Return each line below that contains the string "kern", matching uppercase and lowercase exactly.

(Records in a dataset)
-- START --

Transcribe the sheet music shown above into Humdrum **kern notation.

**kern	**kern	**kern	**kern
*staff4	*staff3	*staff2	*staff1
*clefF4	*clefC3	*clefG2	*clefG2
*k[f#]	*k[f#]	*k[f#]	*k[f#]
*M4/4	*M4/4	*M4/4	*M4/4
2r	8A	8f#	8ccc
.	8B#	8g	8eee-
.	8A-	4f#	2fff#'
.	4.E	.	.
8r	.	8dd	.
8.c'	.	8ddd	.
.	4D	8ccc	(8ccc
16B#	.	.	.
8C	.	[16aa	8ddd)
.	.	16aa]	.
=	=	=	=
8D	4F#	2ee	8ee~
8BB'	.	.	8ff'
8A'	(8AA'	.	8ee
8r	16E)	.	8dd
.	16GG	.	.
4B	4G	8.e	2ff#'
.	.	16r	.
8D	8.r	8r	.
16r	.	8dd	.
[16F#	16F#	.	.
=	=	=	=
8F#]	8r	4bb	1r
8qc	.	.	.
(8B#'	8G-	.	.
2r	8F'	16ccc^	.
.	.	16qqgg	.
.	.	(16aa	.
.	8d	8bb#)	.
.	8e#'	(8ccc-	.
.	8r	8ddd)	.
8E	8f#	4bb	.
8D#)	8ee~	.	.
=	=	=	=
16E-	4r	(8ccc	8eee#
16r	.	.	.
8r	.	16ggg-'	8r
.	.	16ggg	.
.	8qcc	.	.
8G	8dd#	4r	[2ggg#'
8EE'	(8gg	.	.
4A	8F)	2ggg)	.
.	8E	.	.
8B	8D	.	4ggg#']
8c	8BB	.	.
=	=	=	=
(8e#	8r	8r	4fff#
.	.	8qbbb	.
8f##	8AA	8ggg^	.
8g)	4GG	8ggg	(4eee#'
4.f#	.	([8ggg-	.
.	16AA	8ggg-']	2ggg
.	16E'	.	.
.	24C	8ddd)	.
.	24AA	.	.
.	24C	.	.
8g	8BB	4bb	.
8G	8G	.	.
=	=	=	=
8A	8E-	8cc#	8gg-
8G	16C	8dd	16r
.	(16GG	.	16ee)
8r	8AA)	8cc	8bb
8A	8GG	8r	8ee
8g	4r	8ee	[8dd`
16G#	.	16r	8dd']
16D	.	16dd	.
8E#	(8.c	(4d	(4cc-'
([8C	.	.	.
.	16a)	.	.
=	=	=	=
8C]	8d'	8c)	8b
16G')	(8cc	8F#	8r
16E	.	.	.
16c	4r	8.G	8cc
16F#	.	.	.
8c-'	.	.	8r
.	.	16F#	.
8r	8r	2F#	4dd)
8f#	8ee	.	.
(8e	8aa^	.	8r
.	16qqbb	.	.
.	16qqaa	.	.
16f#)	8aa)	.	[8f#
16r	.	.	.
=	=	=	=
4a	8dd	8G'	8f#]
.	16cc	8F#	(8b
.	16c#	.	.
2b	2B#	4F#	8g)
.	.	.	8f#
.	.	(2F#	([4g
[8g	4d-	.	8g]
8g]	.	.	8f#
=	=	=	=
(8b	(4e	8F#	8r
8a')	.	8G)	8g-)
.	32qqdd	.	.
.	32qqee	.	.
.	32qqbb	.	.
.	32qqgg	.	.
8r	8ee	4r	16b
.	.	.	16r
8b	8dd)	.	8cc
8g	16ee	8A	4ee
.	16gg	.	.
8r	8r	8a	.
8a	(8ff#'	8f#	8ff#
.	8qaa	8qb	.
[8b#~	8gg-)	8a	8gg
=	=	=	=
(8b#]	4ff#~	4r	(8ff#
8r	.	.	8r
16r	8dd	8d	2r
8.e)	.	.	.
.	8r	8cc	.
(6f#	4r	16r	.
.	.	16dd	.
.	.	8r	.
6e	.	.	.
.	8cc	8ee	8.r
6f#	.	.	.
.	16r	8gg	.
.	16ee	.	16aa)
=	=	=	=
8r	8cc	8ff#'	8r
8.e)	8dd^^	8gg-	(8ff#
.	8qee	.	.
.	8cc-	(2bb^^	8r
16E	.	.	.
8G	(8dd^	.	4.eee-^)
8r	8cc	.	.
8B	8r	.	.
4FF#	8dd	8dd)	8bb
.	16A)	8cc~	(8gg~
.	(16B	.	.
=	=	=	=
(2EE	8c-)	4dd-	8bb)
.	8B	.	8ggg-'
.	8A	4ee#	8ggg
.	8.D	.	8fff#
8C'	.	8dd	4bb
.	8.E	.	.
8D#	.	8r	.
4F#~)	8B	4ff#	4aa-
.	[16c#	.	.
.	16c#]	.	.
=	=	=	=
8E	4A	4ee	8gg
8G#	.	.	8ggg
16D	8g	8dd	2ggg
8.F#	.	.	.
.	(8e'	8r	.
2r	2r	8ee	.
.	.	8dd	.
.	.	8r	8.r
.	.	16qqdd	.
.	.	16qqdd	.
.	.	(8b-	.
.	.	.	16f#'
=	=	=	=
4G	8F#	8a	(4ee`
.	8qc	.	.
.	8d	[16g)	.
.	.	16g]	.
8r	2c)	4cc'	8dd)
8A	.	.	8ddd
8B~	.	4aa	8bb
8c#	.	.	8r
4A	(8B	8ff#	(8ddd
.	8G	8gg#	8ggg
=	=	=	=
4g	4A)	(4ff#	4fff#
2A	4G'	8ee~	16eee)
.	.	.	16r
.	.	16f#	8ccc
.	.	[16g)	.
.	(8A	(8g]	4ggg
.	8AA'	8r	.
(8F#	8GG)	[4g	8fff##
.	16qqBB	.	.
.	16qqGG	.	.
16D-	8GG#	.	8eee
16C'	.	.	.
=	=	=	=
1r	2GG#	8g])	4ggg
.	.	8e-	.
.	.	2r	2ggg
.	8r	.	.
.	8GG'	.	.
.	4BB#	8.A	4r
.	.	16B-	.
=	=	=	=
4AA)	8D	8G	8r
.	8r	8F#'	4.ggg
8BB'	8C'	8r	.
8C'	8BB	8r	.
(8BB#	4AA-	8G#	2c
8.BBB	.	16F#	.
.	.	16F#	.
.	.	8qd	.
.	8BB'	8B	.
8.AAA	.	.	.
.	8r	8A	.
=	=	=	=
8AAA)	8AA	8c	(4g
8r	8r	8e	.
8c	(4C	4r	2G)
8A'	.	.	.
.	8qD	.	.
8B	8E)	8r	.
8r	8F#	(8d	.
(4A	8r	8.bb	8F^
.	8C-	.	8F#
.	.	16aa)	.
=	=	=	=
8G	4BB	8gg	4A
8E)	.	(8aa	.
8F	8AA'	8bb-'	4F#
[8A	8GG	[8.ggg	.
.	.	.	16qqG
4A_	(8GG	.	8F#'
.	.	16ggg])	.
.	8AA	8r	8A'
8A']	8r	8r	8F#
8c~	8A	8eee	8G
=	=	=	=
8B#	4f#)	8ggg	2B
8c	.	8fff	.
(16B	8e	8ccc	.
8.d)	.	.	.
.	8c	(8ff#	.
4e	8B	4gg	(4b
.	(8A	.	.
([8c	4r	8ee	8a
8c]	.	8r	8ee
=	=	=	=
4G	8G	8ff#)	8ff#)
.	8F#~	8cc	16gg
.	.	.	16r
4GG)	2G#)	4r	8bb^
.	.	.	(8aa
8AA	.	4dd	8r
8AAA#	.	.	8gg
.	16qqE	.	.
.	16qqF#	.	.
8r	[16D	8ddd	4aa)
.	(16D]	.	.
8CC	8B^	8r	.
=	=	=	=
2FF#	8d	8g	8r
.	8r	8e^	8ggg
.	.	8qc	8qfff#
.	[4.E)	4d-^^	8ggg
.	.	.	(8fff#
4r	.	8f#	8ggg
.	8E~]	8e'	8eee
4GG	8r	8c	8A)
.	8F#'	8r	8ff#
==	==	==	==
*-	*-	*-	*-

-- END --

> [Task answer]
Transcribe the sheet music shown above into Humdrum **kern notation.
**kern	**kern	**kern	**kern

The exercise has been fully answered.